> _Exercise prompt_
Where a line of the records holds the string "RAMP", copy that line.

> _Given entries_
▬▬▬▬▬▬

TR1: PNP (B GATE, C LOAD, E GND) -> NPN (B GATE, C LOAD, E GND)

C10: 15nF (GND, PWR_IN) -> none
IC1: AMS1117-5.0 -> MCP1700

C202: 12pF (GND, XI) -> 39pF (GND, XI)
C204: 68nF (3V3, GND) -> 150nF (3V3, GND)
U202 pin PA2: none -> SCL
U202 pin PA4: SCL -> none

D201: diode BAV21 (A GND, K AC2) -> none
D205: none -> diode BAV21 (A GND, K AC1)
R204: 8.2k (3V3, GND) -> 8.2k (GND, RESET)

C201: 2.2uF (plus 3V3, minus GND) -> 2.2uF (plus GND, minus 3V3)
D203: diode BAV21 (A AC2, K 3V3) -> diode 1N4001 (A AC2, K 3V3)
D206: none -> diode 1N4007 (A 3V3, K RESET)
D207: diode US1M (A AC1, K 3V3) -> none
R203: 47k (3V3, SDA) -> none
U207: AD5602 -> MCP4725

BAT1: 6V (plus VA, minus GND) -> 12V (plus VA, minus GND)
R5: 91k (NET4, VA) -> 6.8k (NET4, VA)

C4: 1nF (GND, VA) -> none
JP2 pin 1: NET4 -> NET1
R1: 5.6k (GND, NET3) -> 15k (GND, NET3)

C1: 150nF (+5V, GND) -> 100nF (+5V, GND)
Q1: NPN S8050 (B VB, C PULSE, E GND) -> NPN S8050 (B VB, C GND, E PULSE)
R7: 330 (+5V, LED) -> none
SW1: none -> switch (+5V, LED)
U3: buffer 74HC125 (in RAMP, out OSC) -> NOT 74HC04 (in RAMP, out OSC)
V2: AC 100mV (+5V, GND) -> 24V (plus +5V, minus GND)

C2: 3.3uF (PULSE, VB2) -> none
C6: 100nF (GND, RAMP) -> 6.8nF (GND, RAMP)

▬▬▬▬▬▬

> _Reply to the exercise_
U3: buffer 74HC125 (in RAMP, out OSC) -> NOT 74HC04 (in RAMP, out OSC)
C6: 100nF (GND, RAMP) -> 6.8nF (GND, RAMP)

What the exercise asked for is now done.